◆ EXERCISE
Would you copy the entries that follow exactly, leaving out every picture?

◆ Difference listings
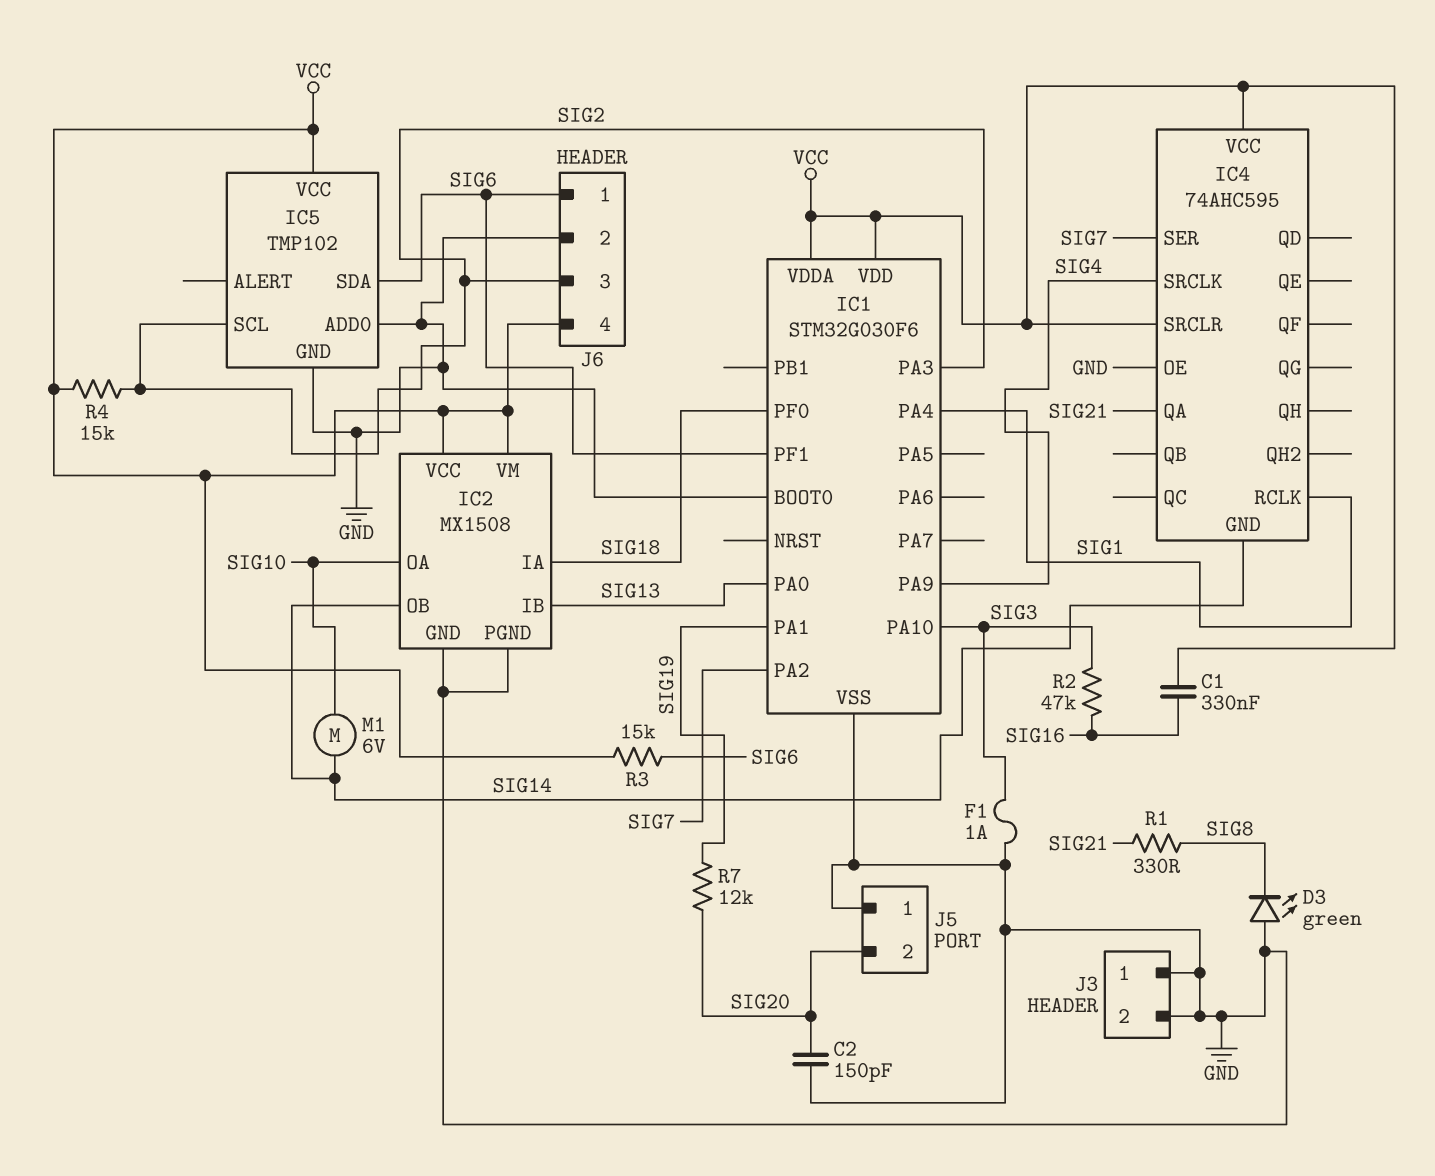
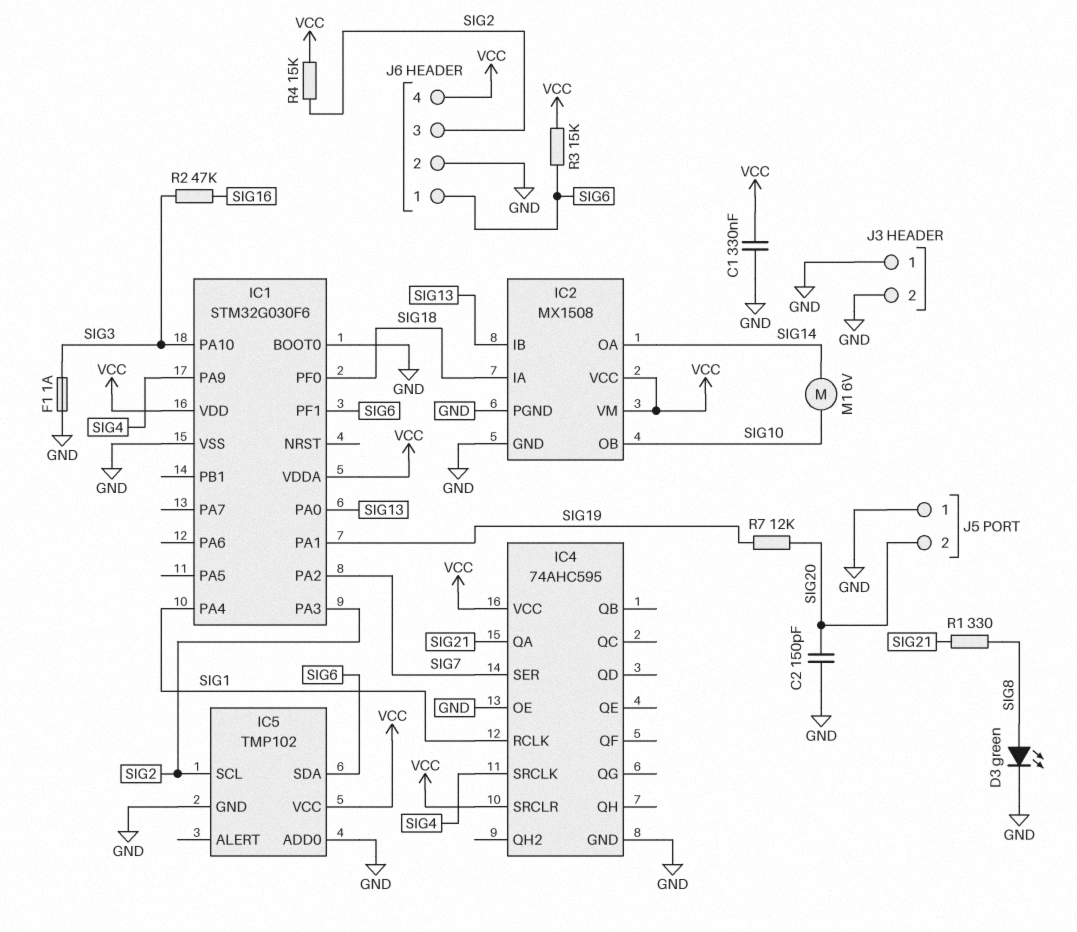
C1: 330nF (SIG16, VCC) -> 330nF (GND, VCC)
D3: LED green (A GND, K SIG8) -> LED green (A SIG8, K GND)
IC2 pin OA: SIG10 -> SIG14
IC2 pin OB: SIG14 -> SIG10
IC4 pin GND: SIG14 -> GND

◆ ANSWER SECTION
C1: 330nF (SIG16, VCC) -> 330nF (GND, VCC)
D3: LED green (A GND, K SIG8) -> LED green (A SIG8, K GND)
IC2 pin OA: SIG10 -> SIG14
IC2 pin OB: SIG14 -> SIG10
IC4 pin GND: SIG14 -> GND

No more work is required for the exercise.